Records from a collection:
────────────────────────────────────────
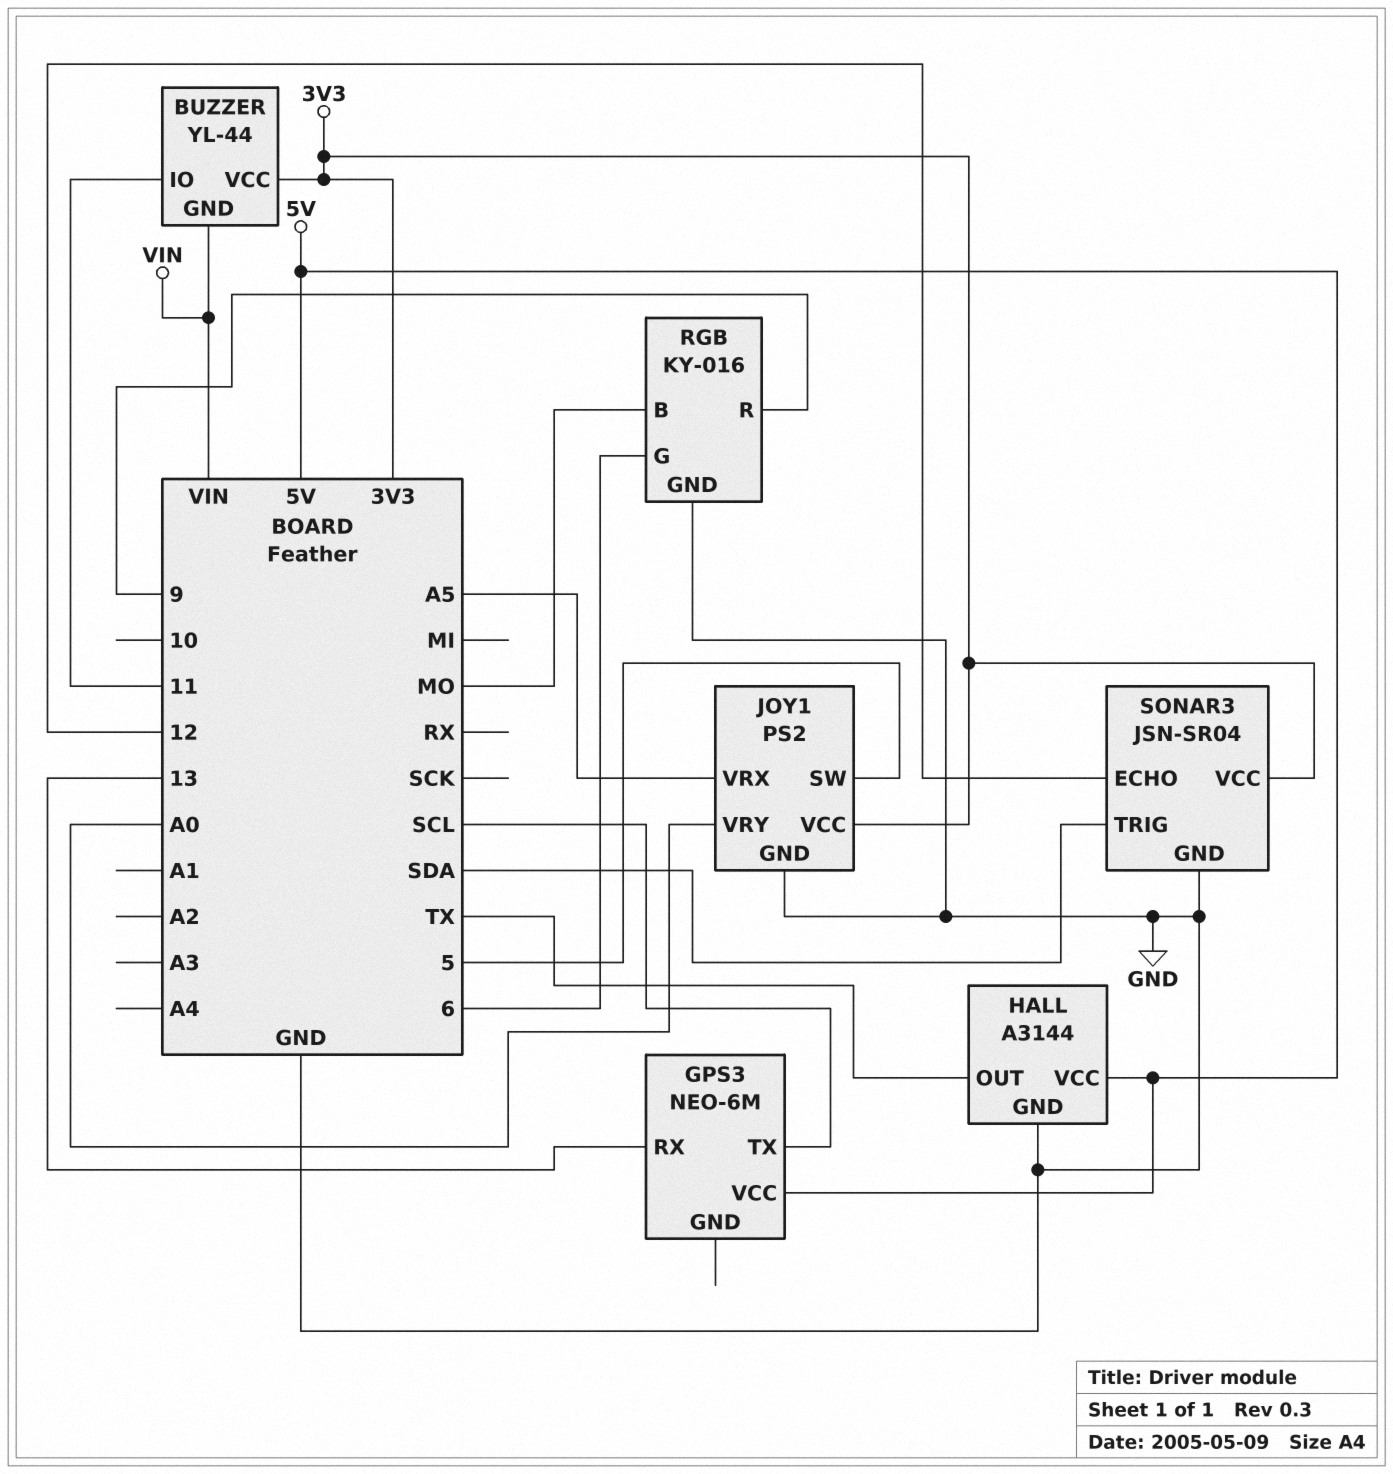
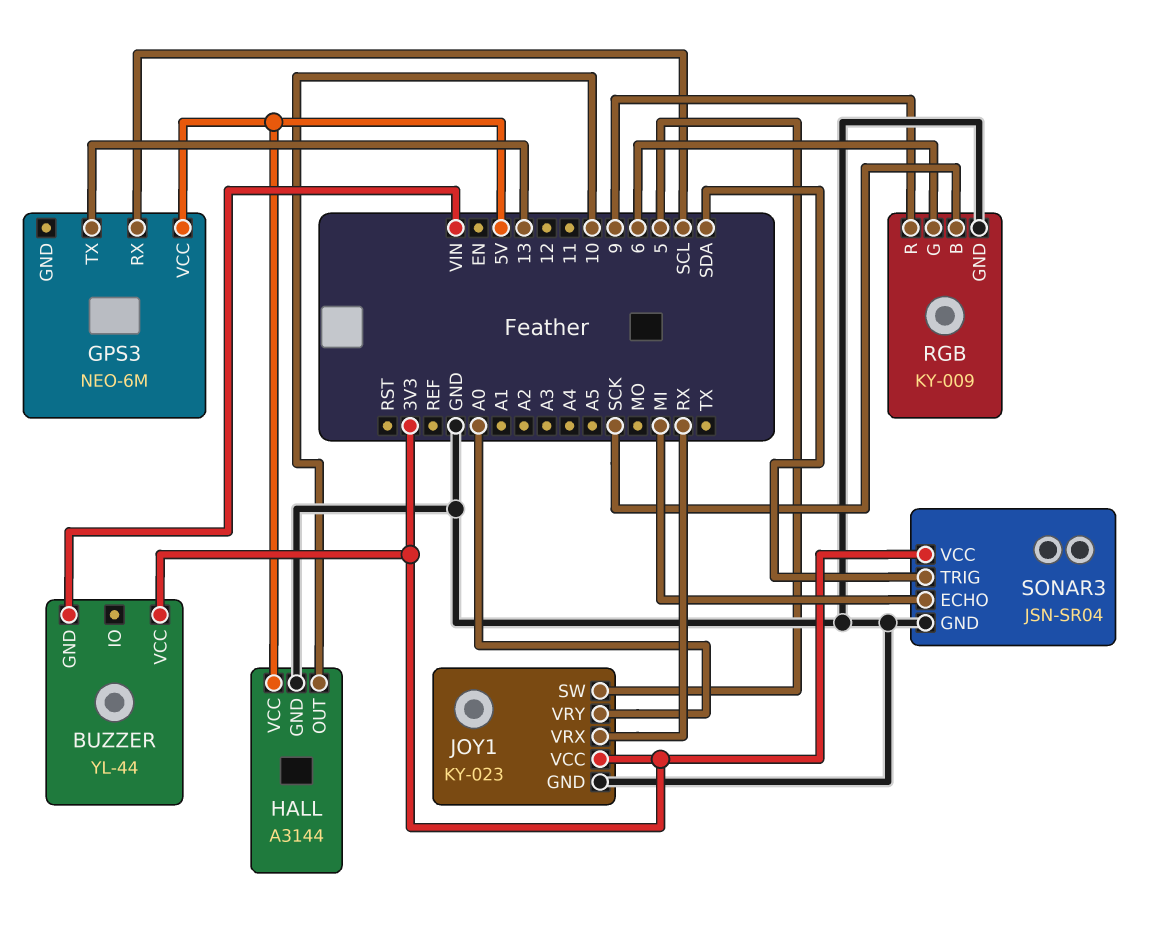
BUZZER pin IO: 11 -> none
GPS3 pin RX: 13 -> SCL
GPS3 pin TX: SCL -> 13
HALL pin OUT: TX -> 10
JOY1: PS2 -> KY-023
JOY1 pin VRX: A5 -> RX
RGB: KY-016 -> KY-009
RGB pin B: MO -> SCK
SONAR3 pin ECHO: 12 -> MI

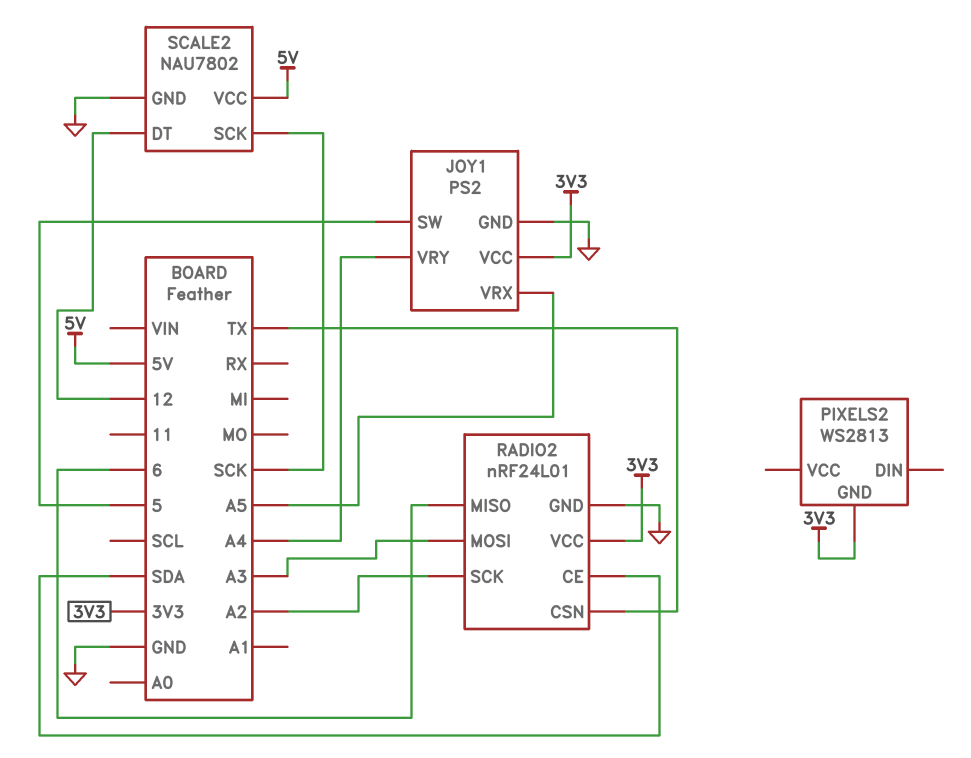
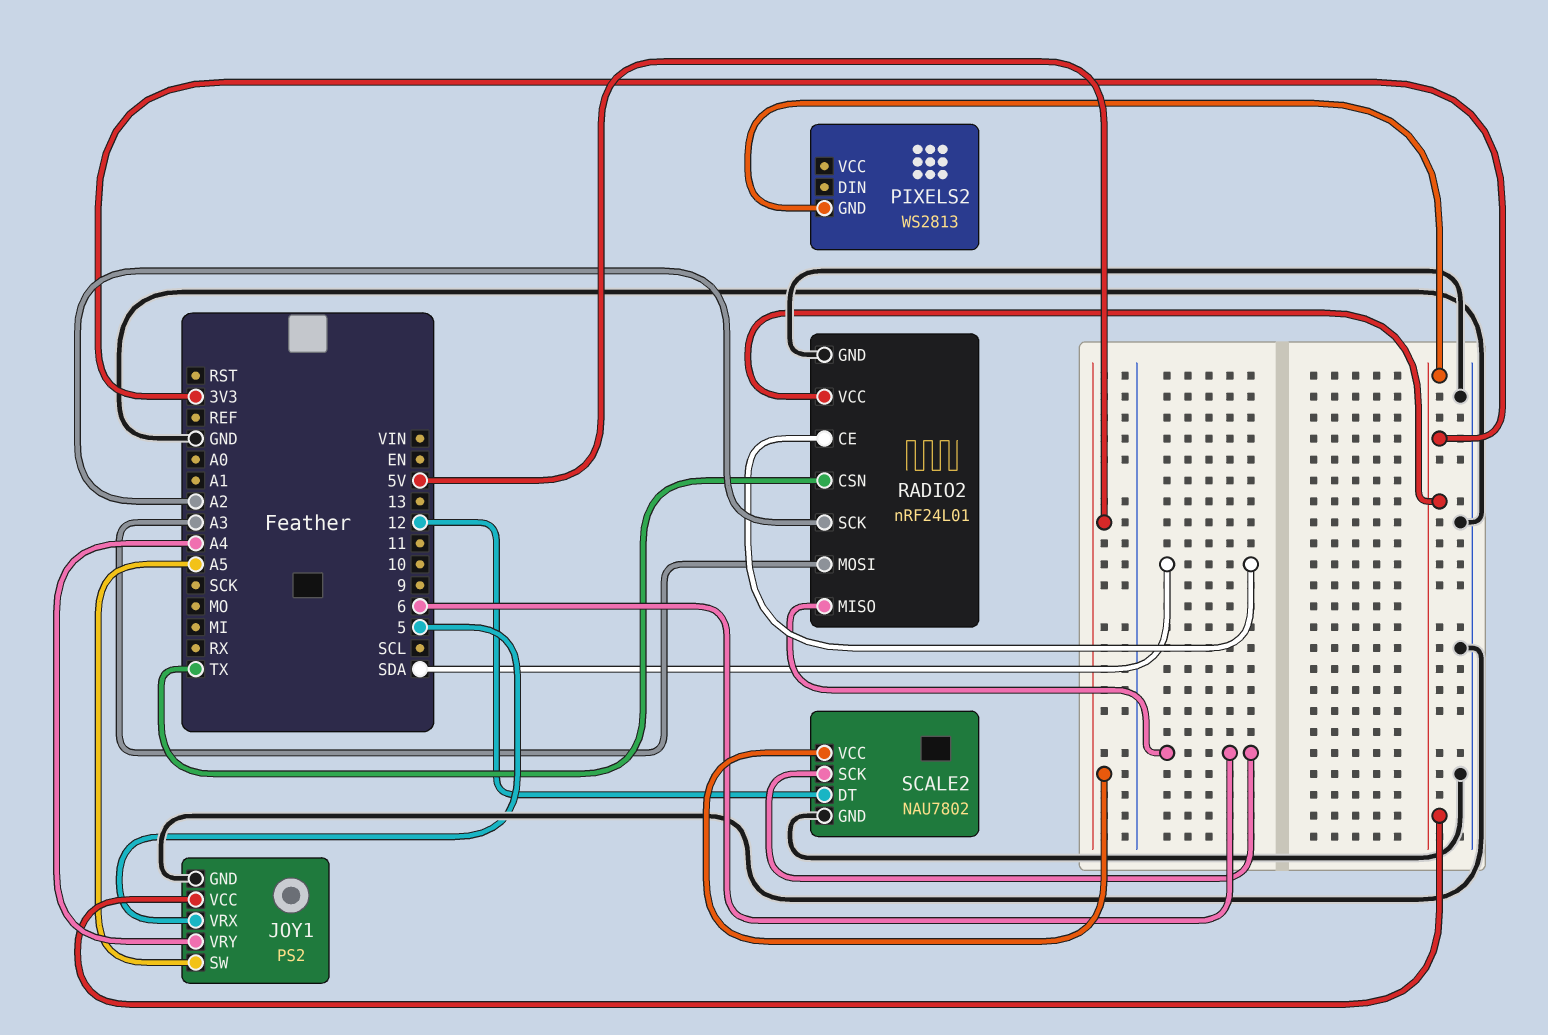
JOY1 pin SW: 5 -> A5
JOY1 pin VRX: A5 -> 5
SCALE2 pin SCK: SCK -> 6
────────────────────────────────────────
Work request: From the line containing "GPS3 pin RX: 13 -> SCL" down to the last line of the records above, repeat every line exactly and nothing else, dropping any pictures.

Response to this task:
GPS3 pin RX: 13 -> SCL
GPS3 pin TX: SCL -> 13
HALL pin OUT: TX -> 10
JOY1: PS2 -> KY-023
JOY1 pin VRX: A5 -> RX
RGB: KY-016 -> KY-009
RGB pin B: MO -> SCK
SONAR3 pin ECHO: 12 -> MI

JOY1 pin SW: 5 -> A5
JOY1 pin VRX: A5 -> 5
SCALE2 pin SCK: SCK -> 6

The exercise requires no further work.